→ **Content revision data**

^^^^^^^^

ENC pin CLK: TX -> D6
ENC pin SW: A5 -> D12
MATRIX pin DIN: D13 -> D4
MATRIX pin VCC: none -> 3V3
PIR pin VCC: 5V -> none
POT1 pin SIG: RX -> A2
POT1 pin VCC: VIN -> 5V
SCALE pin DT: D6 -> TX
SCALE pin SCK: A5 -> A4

^^^^^^^^

→ **Your goal**
Out of the records above, pull the lines that include the word "MATRIX".

→ **Written solution**
MATRIX pin DIN: D13 -> D4
MATRIX pin VCC: none -> 3V3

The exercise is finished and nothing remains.